Records from a collection:
▬▬▬▬▬▬▬▬▬▬

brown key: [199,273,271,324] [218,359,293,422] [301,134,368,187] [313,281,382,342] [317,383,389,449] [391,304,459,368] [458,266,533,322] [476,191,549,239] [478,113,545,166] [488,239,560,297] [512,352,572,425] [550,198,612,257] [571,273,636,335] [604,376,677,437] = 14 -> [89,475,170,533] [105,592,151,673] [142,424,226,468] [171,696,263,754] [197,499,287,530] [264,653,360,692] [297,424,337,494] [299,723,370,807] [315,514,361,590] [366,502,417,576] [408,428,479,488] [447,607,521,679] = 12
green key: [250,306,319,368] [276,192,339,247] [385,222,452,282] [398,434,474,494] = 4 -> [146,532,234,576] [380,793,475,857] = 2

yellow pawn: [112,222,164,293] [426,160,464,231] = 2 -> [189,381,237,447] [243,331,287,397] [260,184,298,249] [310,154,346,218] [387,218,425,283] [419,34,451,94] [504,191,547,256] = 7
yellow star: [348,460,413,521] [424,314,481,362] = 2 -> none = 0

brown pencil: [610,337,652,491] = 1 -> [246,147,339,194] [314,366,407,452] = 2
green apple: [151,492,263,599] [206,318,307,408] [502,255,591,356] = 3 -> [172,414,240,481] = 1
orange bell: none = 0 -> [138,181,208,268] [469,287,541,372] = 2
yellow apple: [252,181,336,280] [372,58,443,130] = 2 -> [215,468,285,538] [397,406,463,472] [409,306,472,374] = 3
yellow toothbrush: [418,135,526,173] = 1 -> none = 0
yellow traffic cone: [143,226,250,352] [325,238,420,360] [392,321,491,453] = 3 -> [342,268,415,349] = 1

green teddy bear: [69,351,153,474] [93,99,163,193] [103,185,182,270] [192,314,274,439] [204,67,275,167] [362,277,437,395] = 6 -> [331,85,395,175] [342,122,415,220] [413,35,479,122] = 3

▬▬▬▬▬▬▬▬▬▬

* [ASSIGNED TASK]:
From the entries above, extract only the lines running from the one containing "yellow star: [348,460,413,521]" through the one containing "yellow toothbrush: [418,135,526,173]", inclusive.

* [RESULT OF THE TASK]:
yellow star: [348,460,413,521] [424,314,481,362] = 2 -> none = 0

brown pencil: [610,337,652,491] = 1 -> [246,147,339,194] [314,366,407,452] = 2
green apple: [151,492,263,599] [206,318,307,408] [502,255,591,356] = 3 -> [172,414,240,481] = 1
orange bell: none = 0 -> [138,181,208,268] [469,287,541,372] = 2
yellow apple: [252,181,336,280] [372,58,443,130] = 2 -> [215,468,285,538] [397,406,463,472] [409,306,472,374] = 3
yellow toothbrush: [418,135,526,173] = 1 -> none = 0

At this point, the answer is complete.